***** DATA TO PROCESS *****
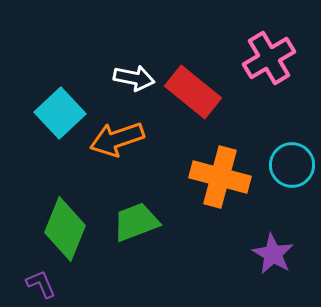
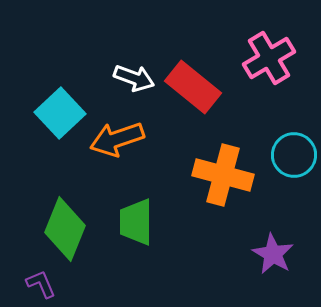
white arrow: rotated 9 degrees clockwise
red rectangle: moved 5 px up
cyan circle: moved 2 px right, 10 px up
orange cross: moved 3 px right, 2 px up
green trapezoid: rotated 69 degrees counterclockwise
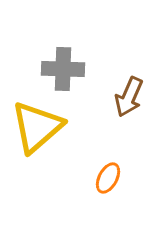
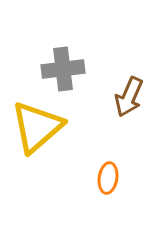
gray cross: rotated 9 degrees counterclockwise
orange ellipse: rotated 20 degrees counterclockwise
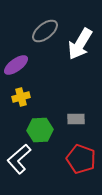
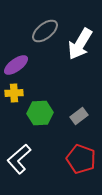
yellow cross: moved 7 px left, 4 px up; rotated 12 degrees clockwise
gray rectangle: moved 3 px right, 3 px up; rotated 36 degrees counterclockwise
green hexagon: moved 17 px up
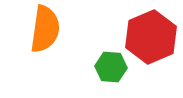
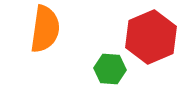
green hexagon: moved 1 px left, 2 px down
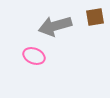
*****
- **ASSIGNED TASK**: Write out every record above exactly as it stands, but leave out the pictures.

- **RESPONSE AREA**:
white arrow: rotated 9 degrees clockwise
red rectangle: moved 5 px up
cyan circle: moved 2 px right, 10 px up
orange cross: moved 3 px right, 2 px up
green trapezoid: rotated 69 degrees counterclockwise
gray cross: rotated 9 degrees counterclockwise
orange ellipse: rotated 20 degrees counterclockwise
yellow cross: moved 7 px left, 4 px up; rotated 12 degrees clockwise
gray rectangle: moved 3 px right, 3 px up; rotated 36 degrees counterclockwise
green hexagon: moved 17 px up
green hexagon: moved 1 px left, 2 px down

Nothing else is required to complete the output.